Copy every entry verbatim and skip the pictures.

Before-and-after change data:

=== Begin Enclosure ===

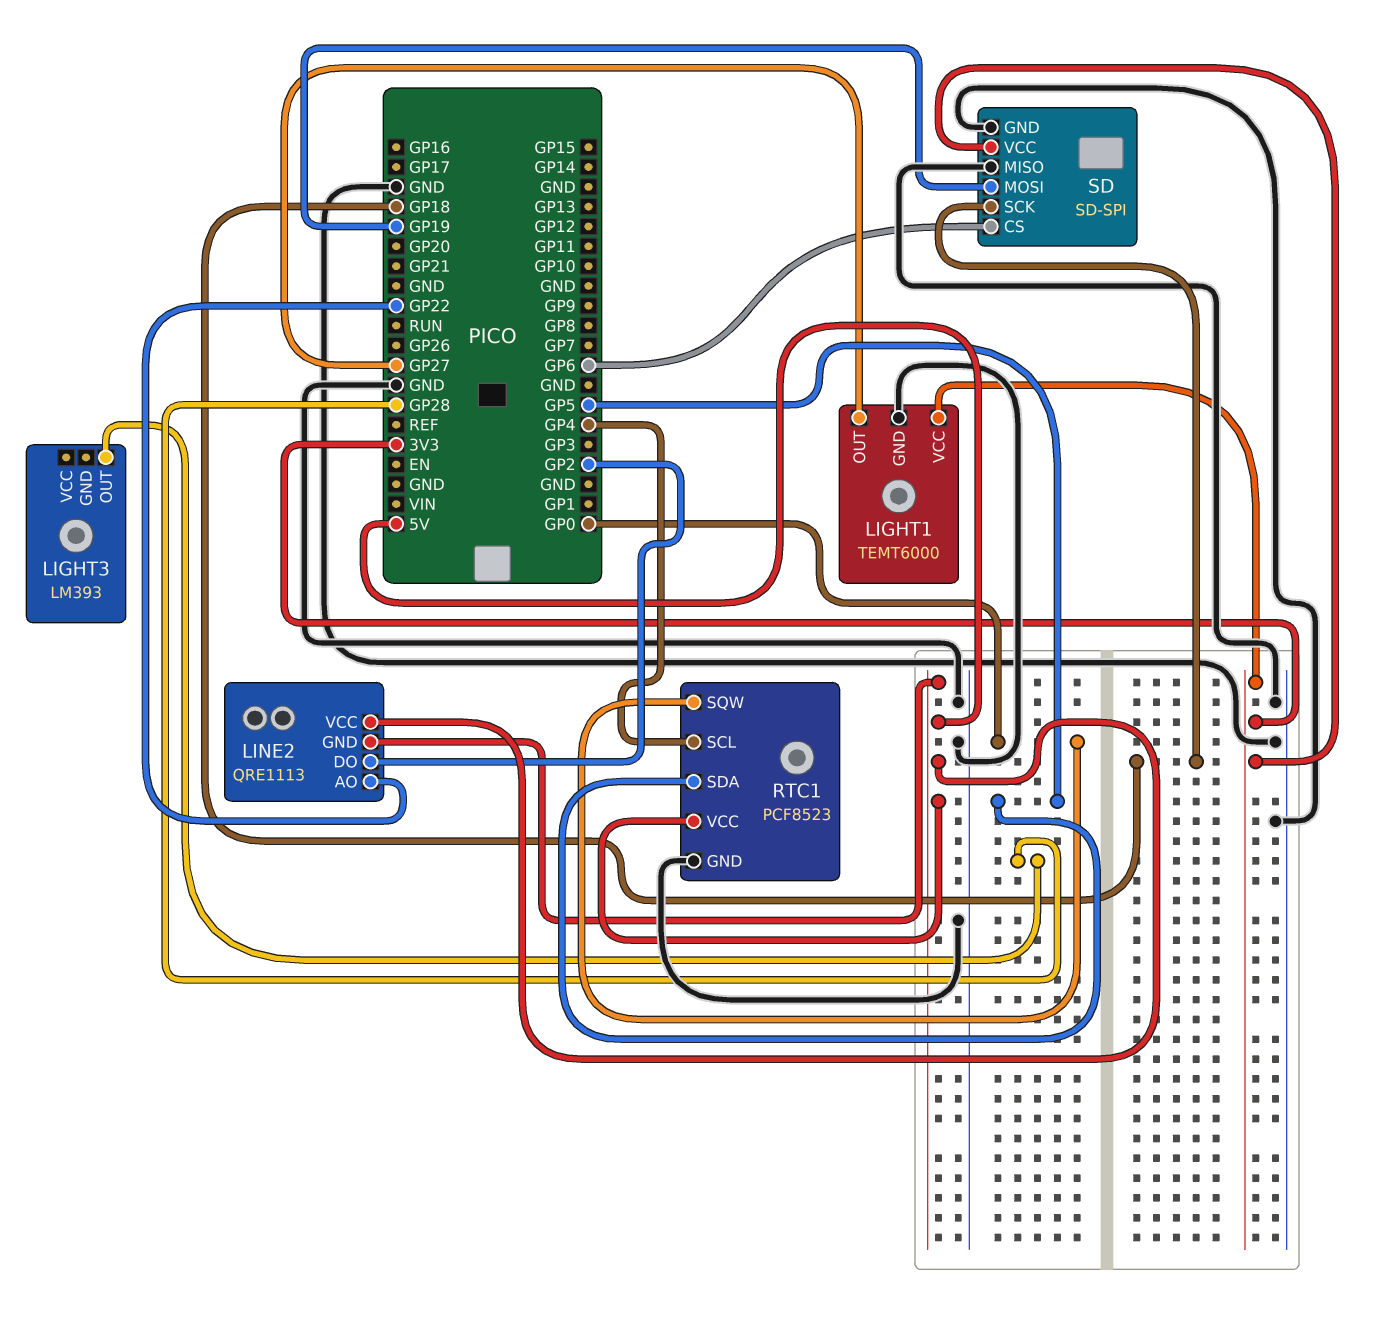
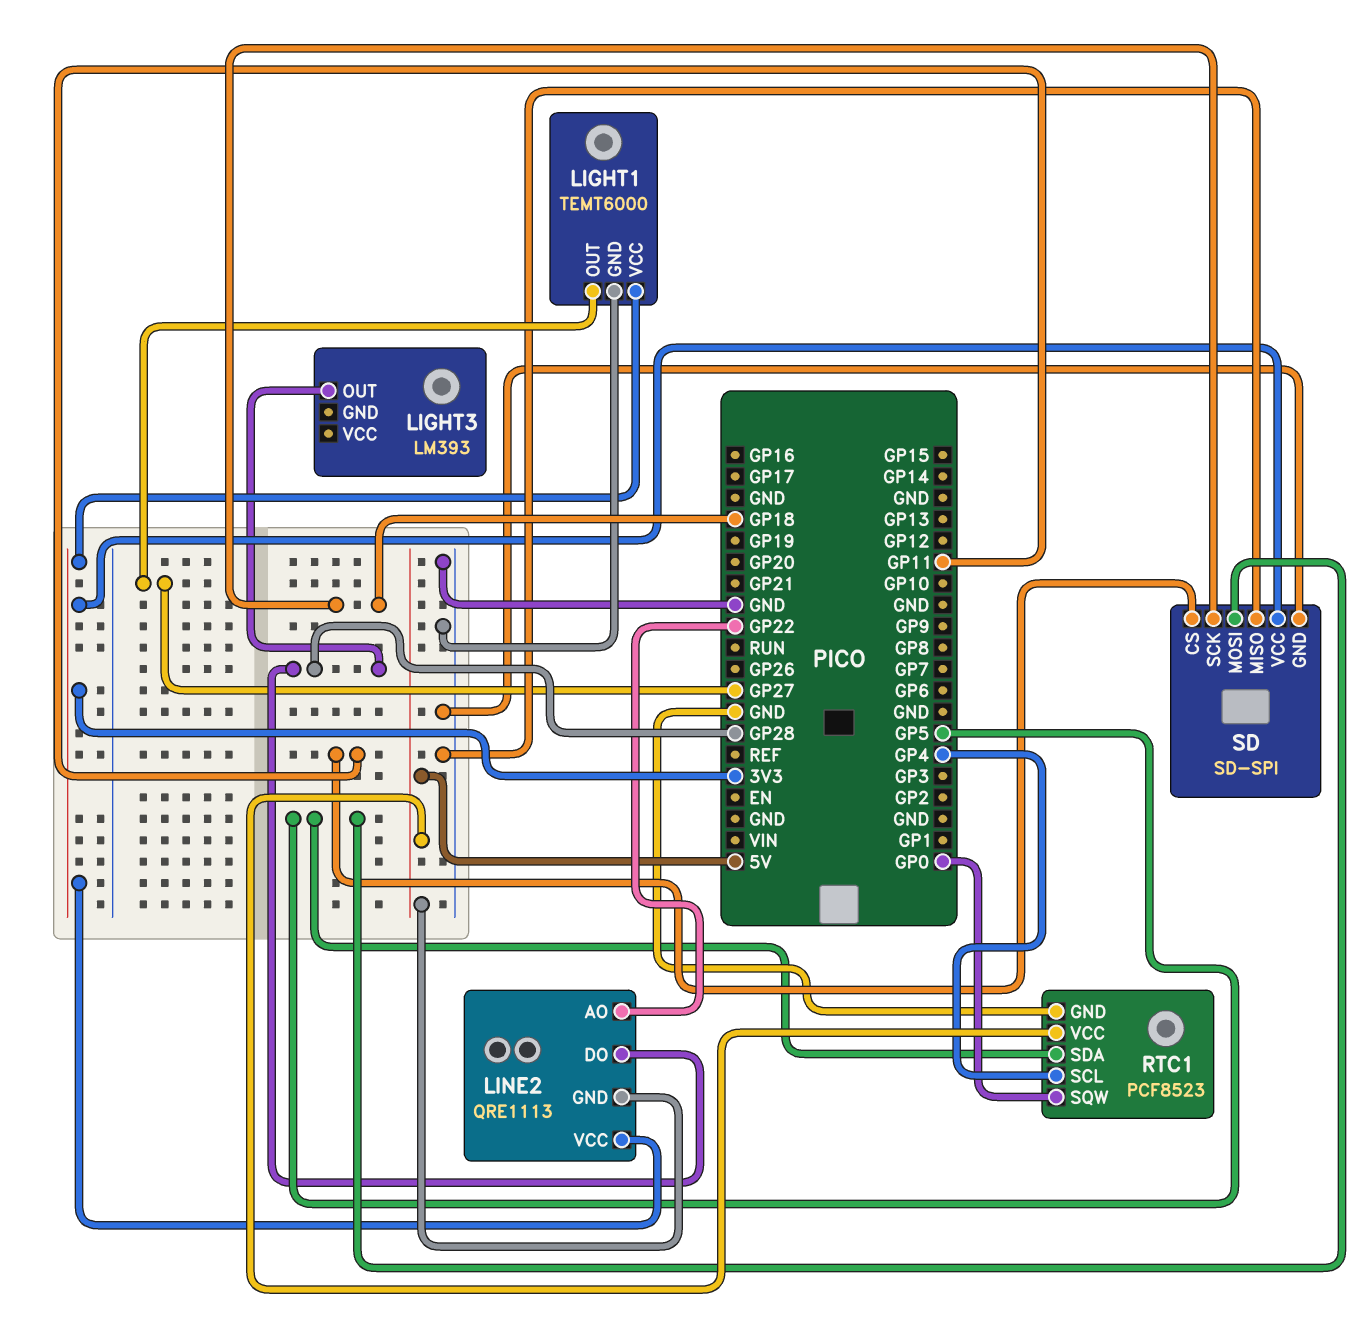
LINE2 pin DO: GP2 -> GP28
LINE2 pin VCC: 5V -> 3V3
SD pin CS: GP6 -> GP11
SD pin MOSI: GP19 -> GP5

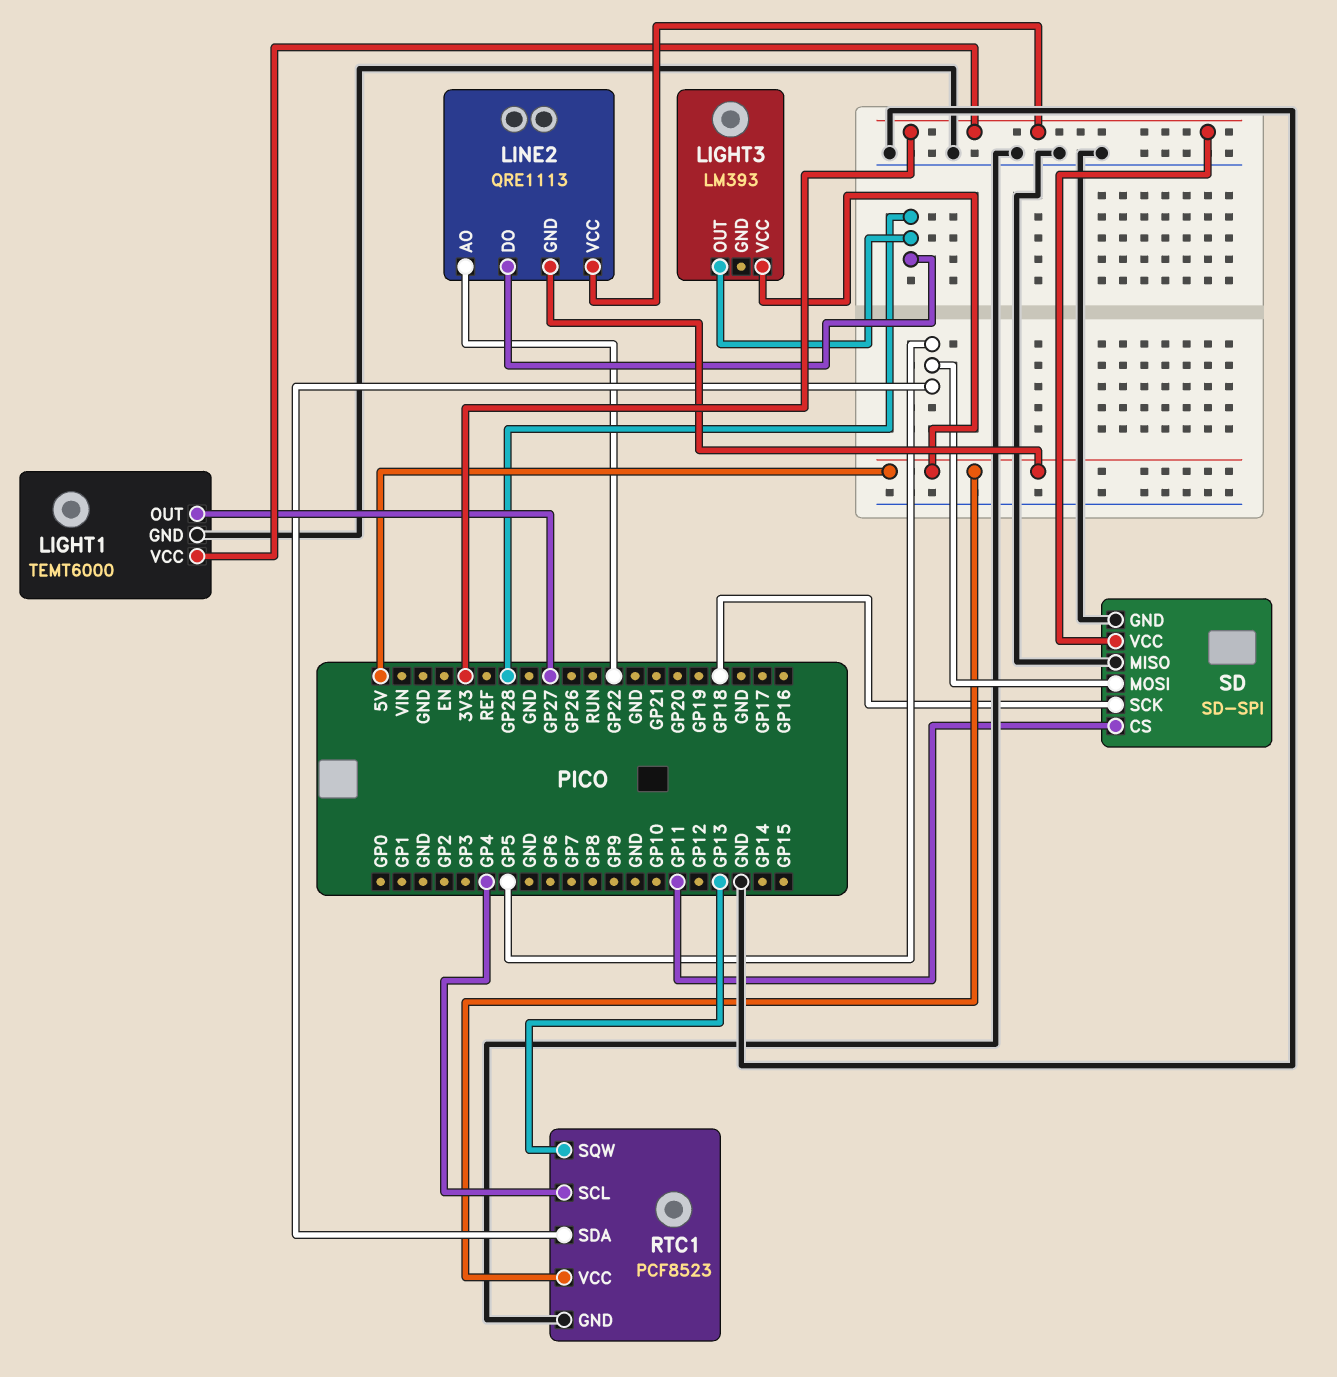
LIGHT3 pin VCC: none -> 5V
RTC1 pin SQW: GP0 -> GP13

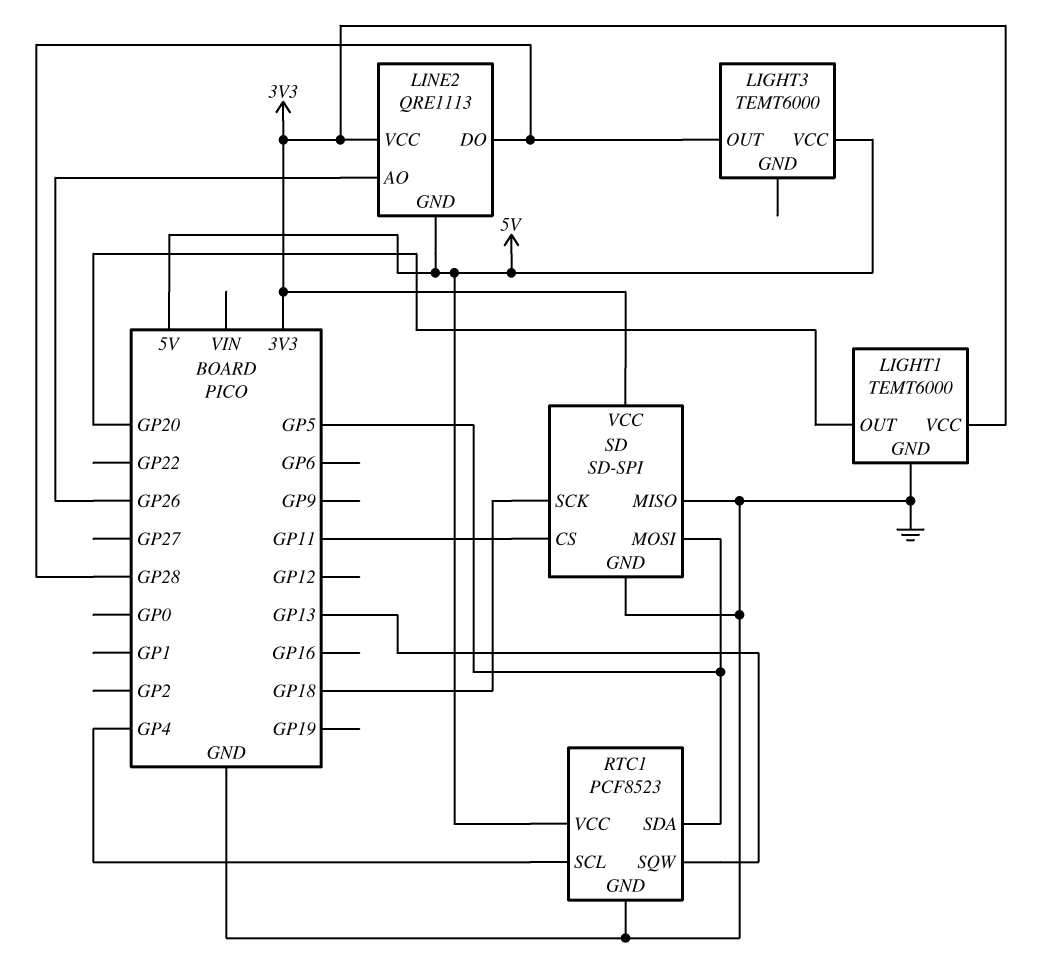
LIGHT1 pin OUT: GP27 -> GP20
LIGHT3: LM393 -> TEMT6000
LINE2 pin AO: GP22 -> GP26

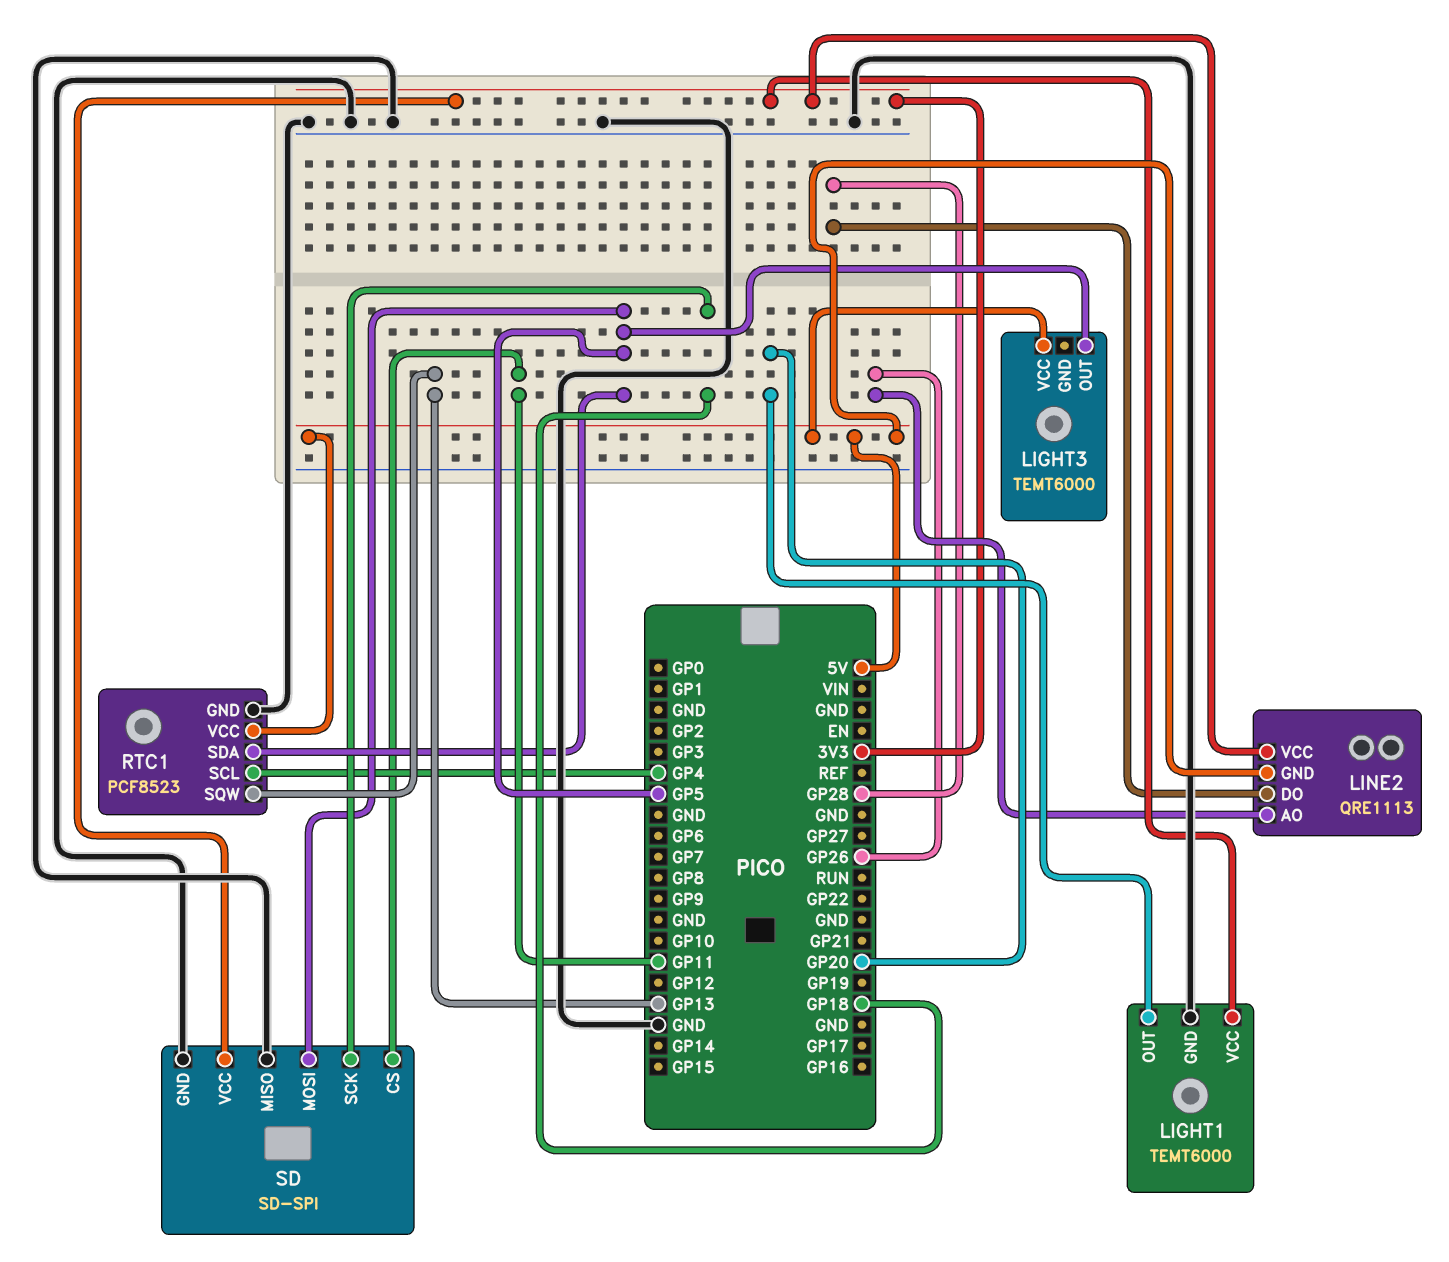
LIGHT3 pin OUT: GP28 -> GP5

=== End Enclosure ===

**WRITTEN REPLY**:
LINE2 pin DO: GP2 -> GP28
LINE2 pin VCC: 5V -> 3V3
SD pin CS: GP6 -> GP11
SD pin MOSI: GP19 -> GP5

LIGHT3 pin VCC: none -> 5V
RTC1 pin SQW: GP0 -> GP13

LIGHT1 pin OUT: GP27 -> GP20
LIGHT3: LM393 -> TEMT6000
LINE2 pin AO: GP22 -> GP26

LIGHT3 pin OUT: GP28 -> GP5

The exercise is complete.